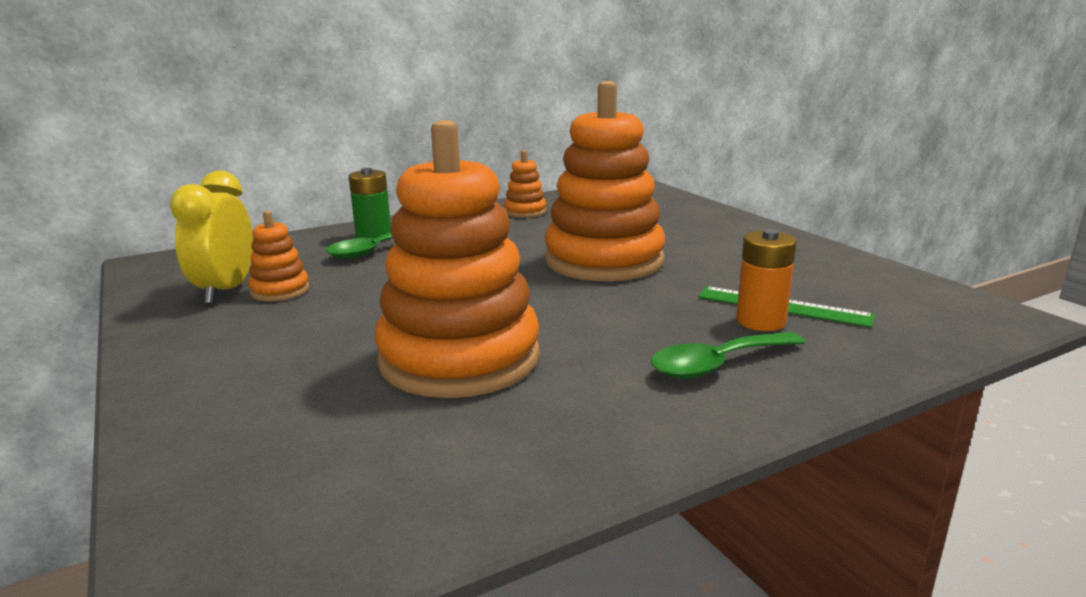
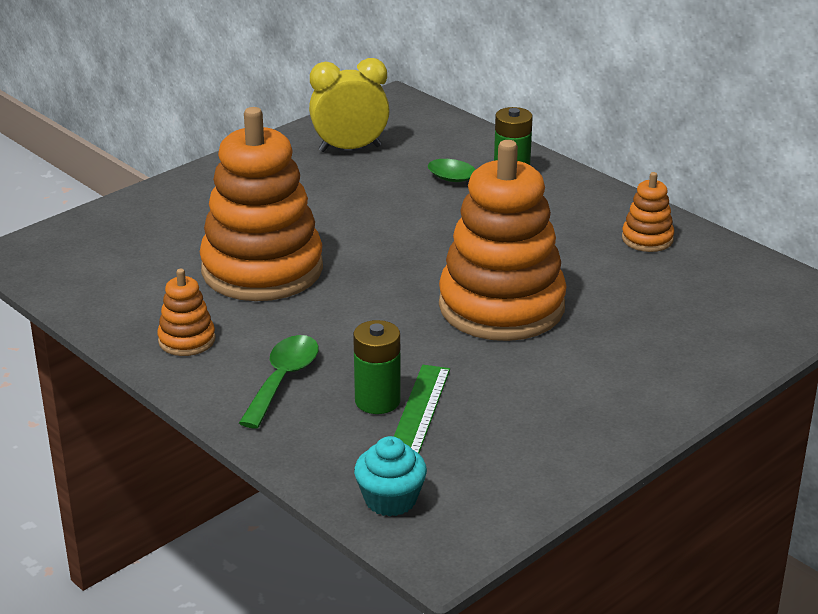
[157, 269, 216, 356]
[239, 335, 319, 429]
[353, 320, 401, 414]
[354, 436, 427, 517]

**PROBLEM STATEMENT**. Repeat the data exactly, without the pictures.

**ANSWER**.
[157, 269, 216, 356]
[239, 335, 319, 429]
[353, 320, 401, 414]
[354, 436, 427, 517]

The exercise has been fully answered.